Word for word, restate the listing; omit the pictures.
====== SUPPLIED INFORMATION
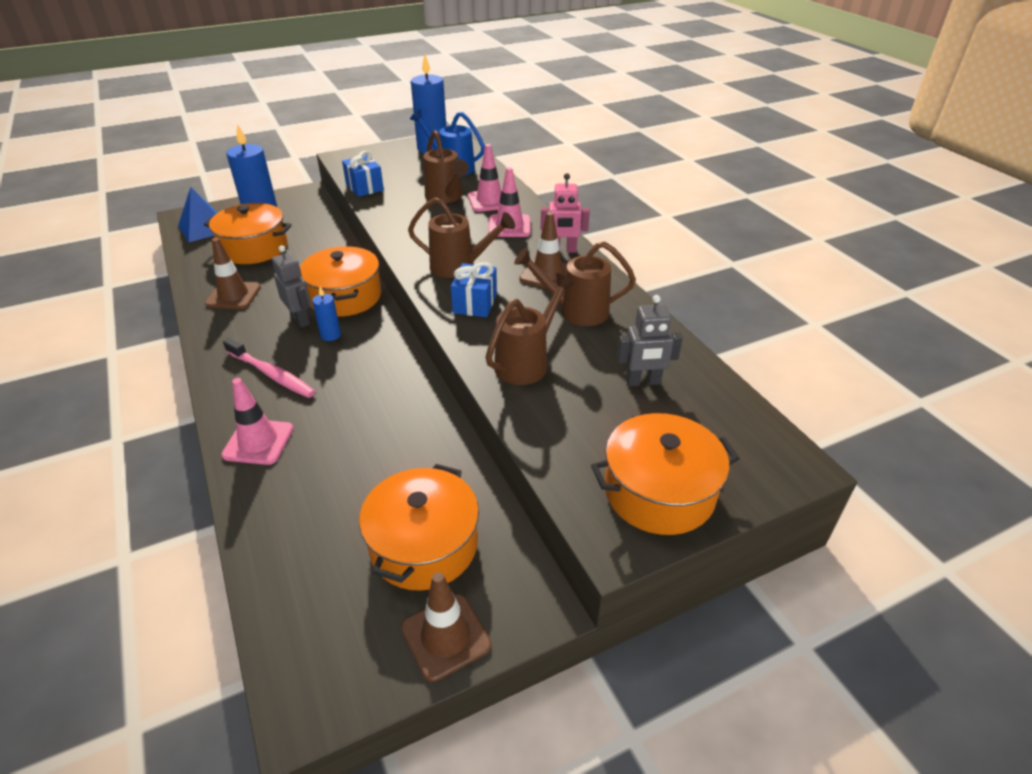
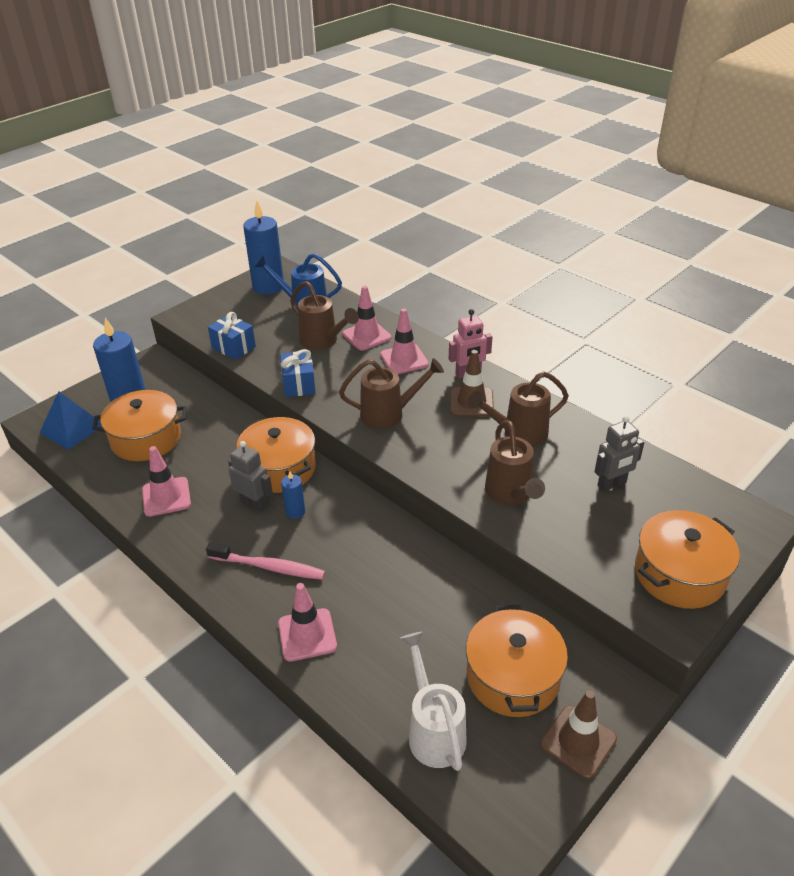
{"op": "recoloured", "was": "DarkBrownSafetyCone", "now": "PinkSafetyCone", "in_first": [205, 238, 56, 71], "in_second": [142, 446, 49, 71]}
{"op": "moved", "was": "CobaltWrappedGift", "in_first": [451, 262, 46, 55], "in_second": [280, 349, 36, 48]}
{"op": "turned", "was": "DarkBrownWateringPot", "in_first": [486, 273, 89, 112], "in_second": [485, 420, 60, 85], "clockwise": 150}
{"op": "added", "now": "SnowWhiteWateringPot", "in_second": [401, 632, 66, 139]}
============
## EXPECTED OUTPUT
{"op": "recoloured", "was": "DarkBrownSafetyCone", "now": "PinkSafetyCone", "in_first": [205, 238, 56, 71], "in_second": [142, 446, 49, 71]}
{"op": "moved", "was": "CobaltWrappedGift", "in_first": [451, 262, 46, 55], "in_second": [280, 349, 36, 48]}
{"op": "turned", "was": "DarkBrownWateringPot", "in_first": [486, 273, 89, 112], "in_second": [485, 420, 60, 85], "clockwise": 150}
{"op": "added", "now": "SnowWhiteWateringPot", "in_second": [401, 632, 66, 139]}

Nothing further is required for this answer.